* _Exercise description_
From the listing below, copy out every line where the word "blue" appears.
- Opening Delimiter -
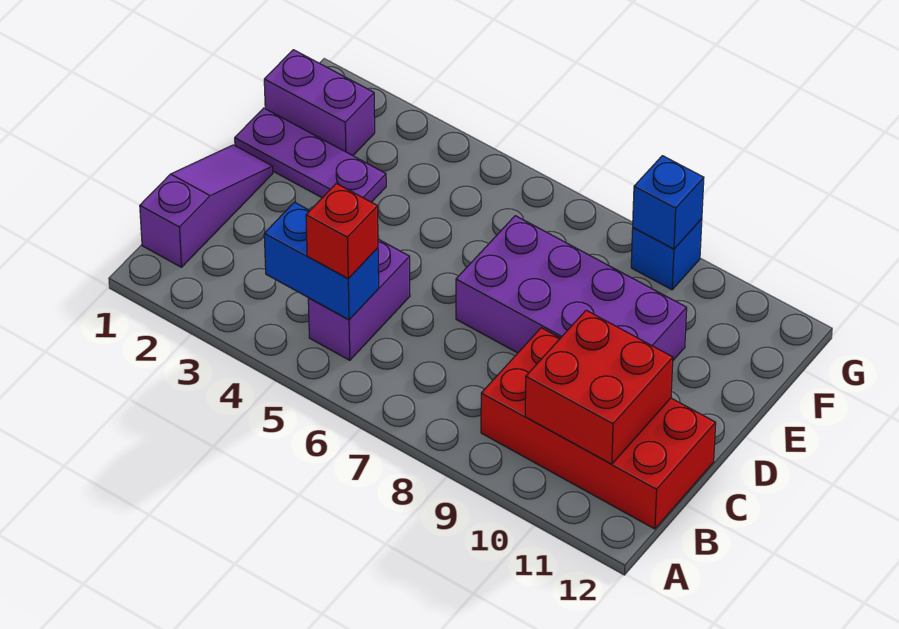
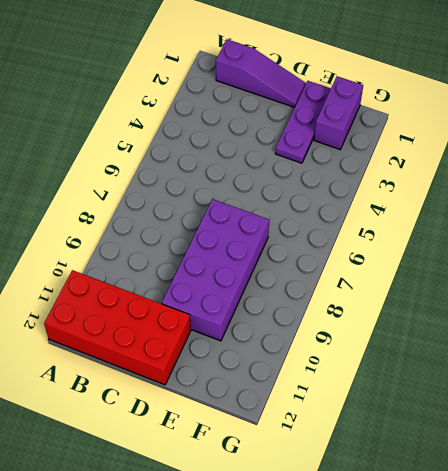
red brick A11:D12 level 1 -> red brick B9:C12 level 1
none -> purple brick B5:C5 level 1
none -> blue brick G9 level 1

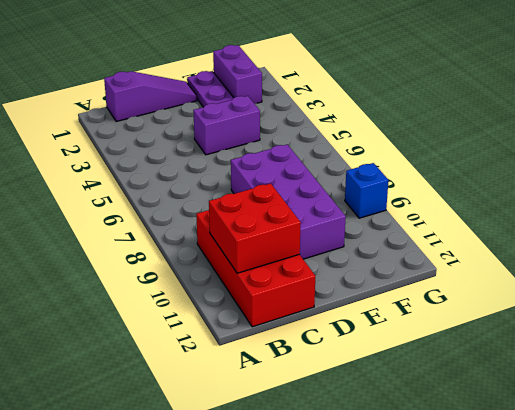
purple brick D4:E4 level 1 -> purple brick B5:C5 level 1
none -> blue brick B4:B5 level 2
none -> blue brick G9 level 2

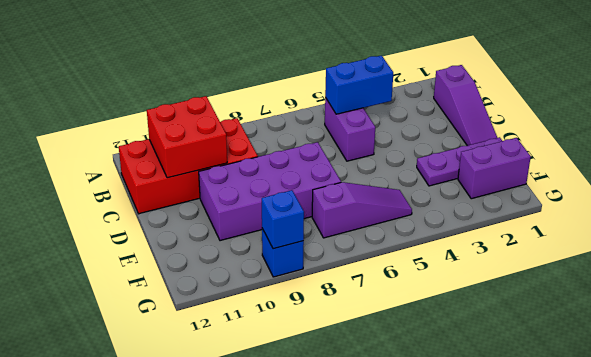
purple slope F5:F7 level 1 top 7 -> none
none -> red brick B5 level 3

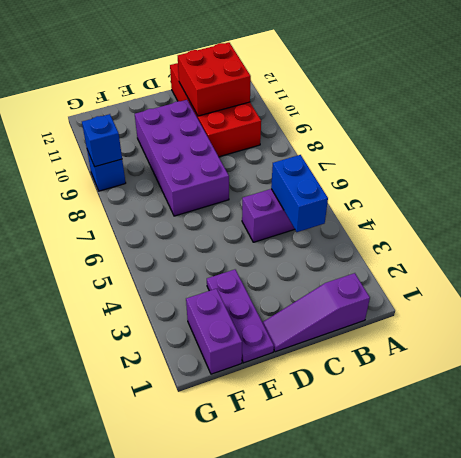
none -> red brick B5 level 3

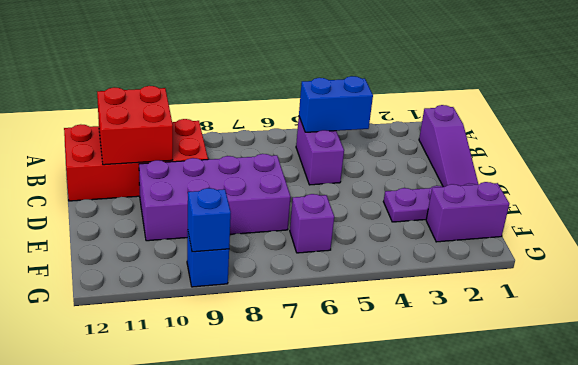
purple brick F6 level 1 -> none
none -> red brick B5 level 3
- Closing Delimiter -
* _Answer for this exercise_
none -> blue brick G9 level 1
none -> blue brick B4:B5 level 2
none -> blue brick G9 level 2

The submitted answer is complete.